• [What this task involves] Every line in the records below with the string "white" needs to be copied out.

• [Input data]
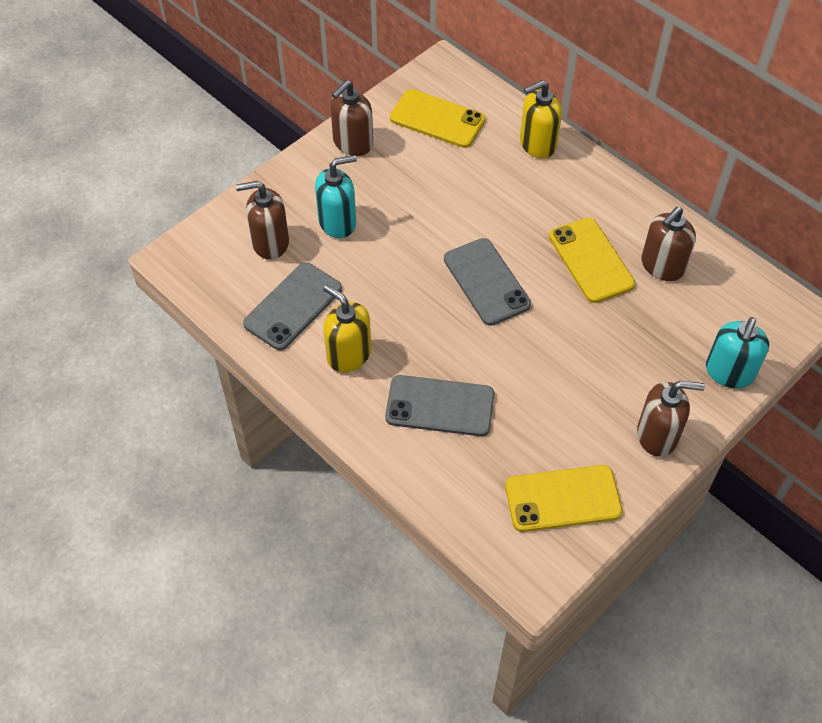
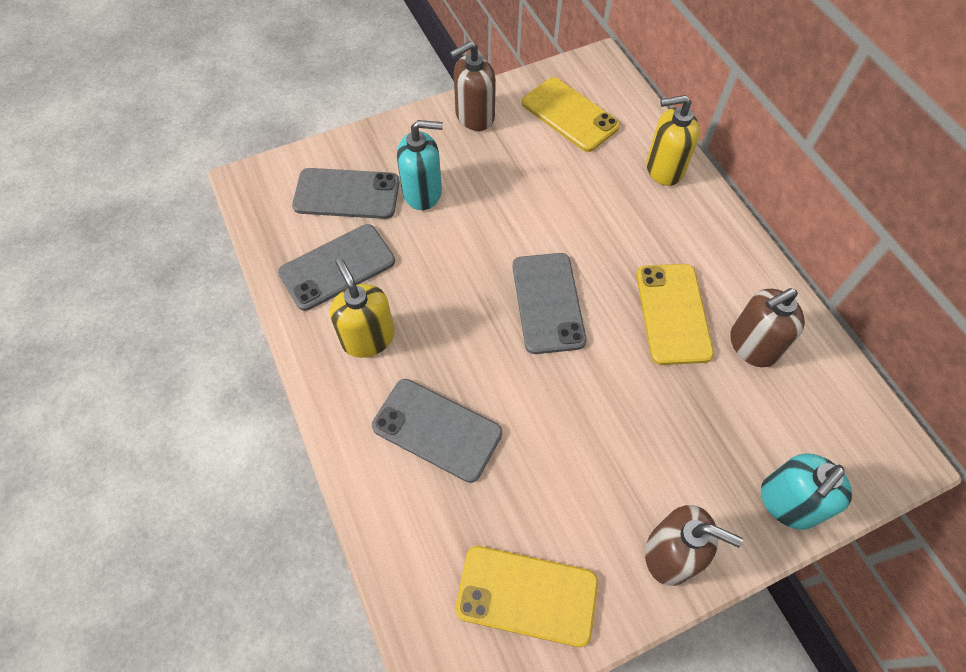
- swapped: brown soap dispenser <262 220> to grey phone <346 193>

---

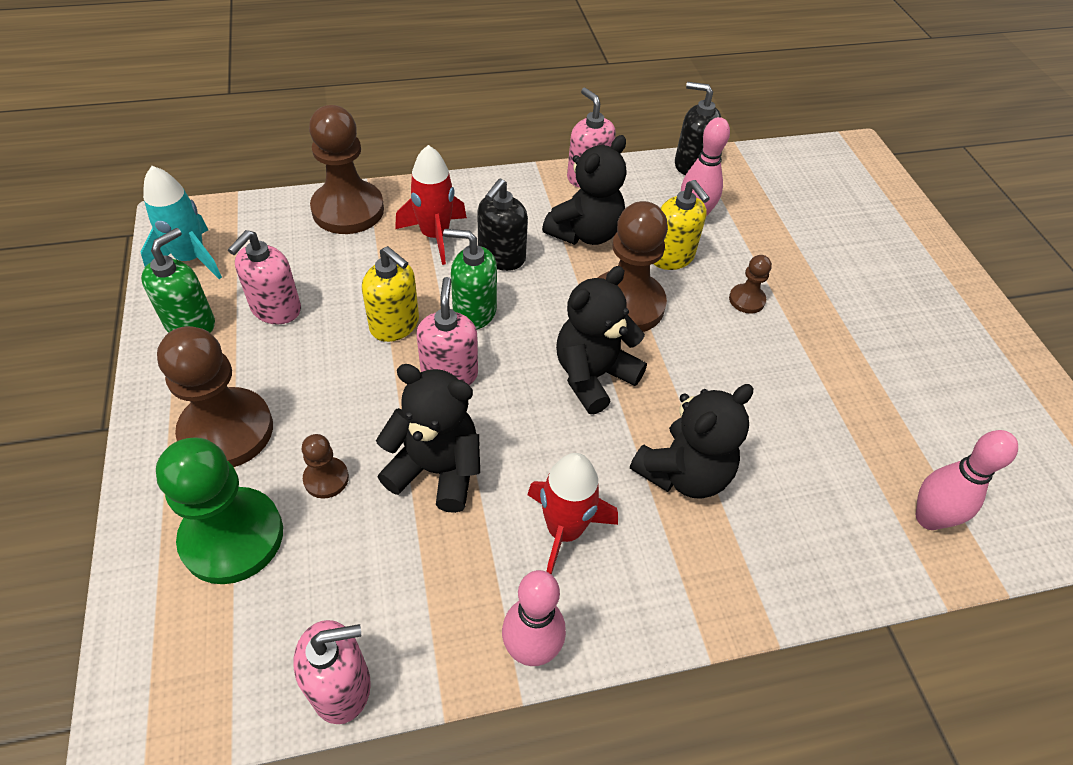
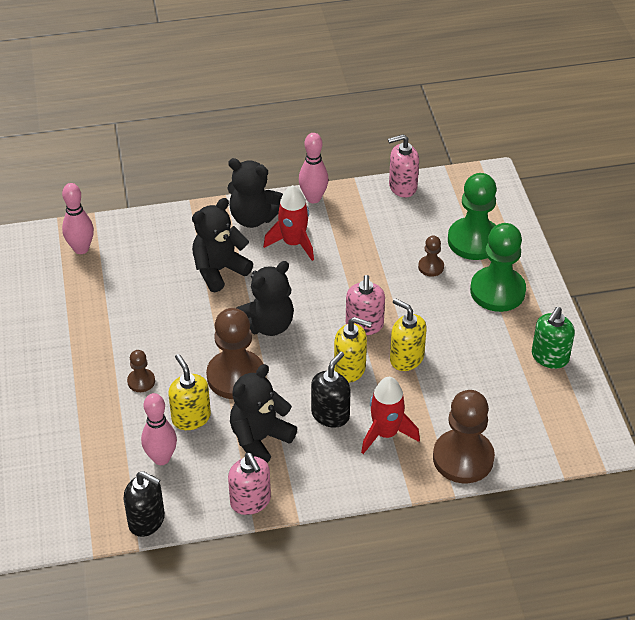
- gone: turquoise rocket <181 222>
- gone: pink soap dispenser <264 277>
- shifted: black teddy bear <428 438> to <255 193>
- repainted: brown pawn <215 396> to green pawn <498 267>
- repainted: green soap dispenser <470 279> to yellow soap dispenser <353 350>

---

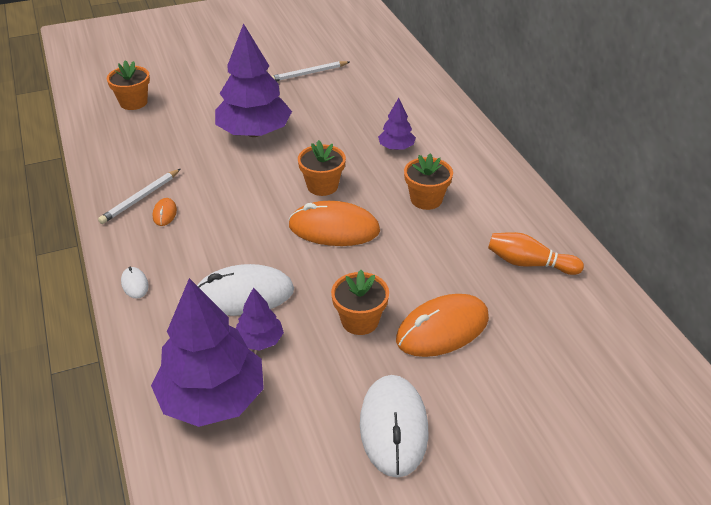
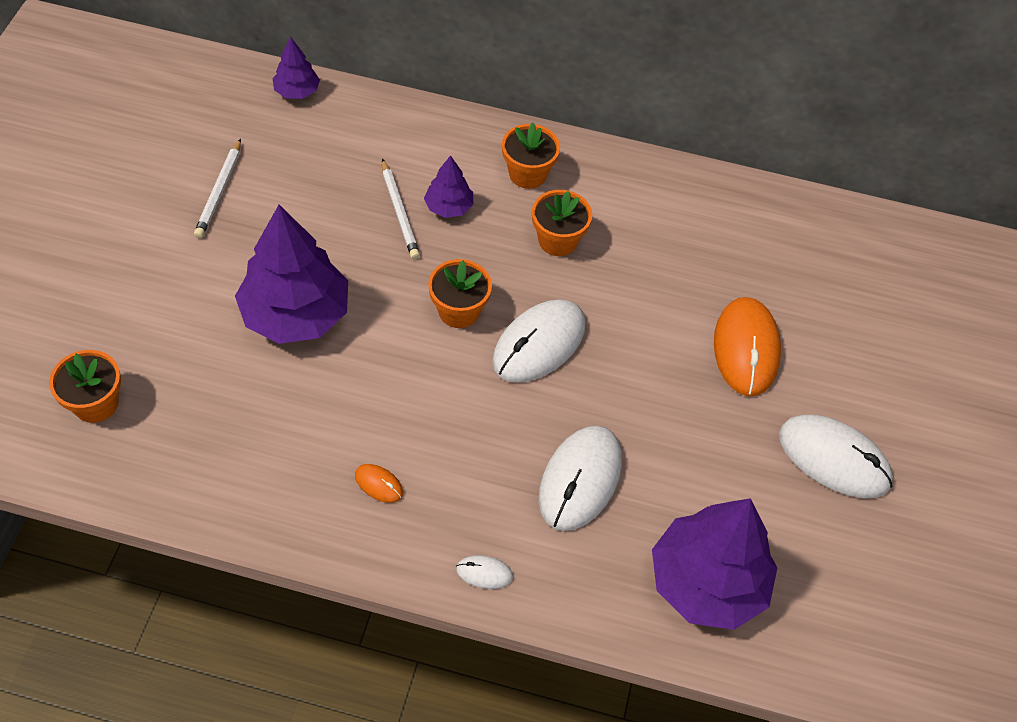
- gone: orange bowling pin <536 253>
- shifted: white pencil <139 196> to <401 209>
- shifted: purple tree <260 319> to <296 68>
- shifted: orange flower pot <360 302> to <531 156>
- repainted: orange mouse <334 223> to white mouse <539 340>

• [Output for this exercise]
- shifted: white pencil <139 196> to <401 209>
- repainted: orange mouse <334 223> to white mouse <539 340>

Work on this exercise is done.